━━ Data section ━━

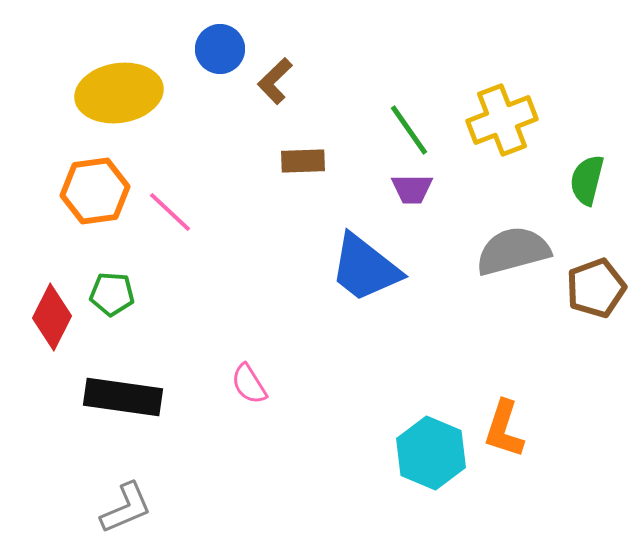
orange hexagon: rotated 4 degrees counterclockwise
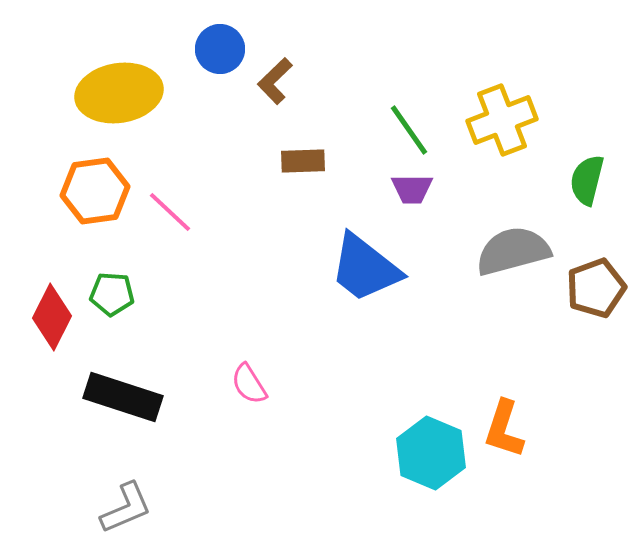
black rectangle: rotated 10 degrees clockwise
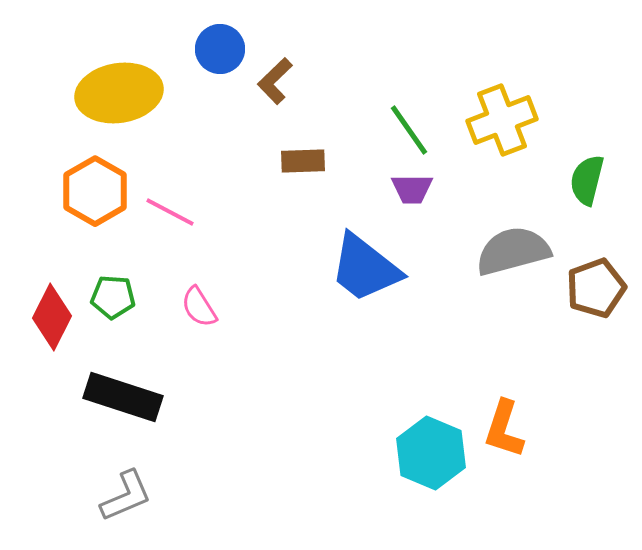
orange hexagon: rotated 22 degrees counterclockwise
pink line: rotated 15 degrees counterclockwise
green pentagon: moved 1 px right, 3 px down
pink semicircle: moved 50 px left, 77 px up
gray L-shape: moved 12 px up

━━━

## Your task
Return the material above line by line with no changes, omitting the pictures.

## Answer to this problem
orange hexagon: rotated 4 degrees counterclockwise
black rectangle: rotated 10 degrees clockwise
orange hexagon: rotated 22 degrees counterclockwise
pink line: rotated 15 degrees counterclockwise
green pentagon: moved 1 px right, 3 px down
pink semicircle: moved 50 px left, 77 px up
gray L-shape: moved 12 px up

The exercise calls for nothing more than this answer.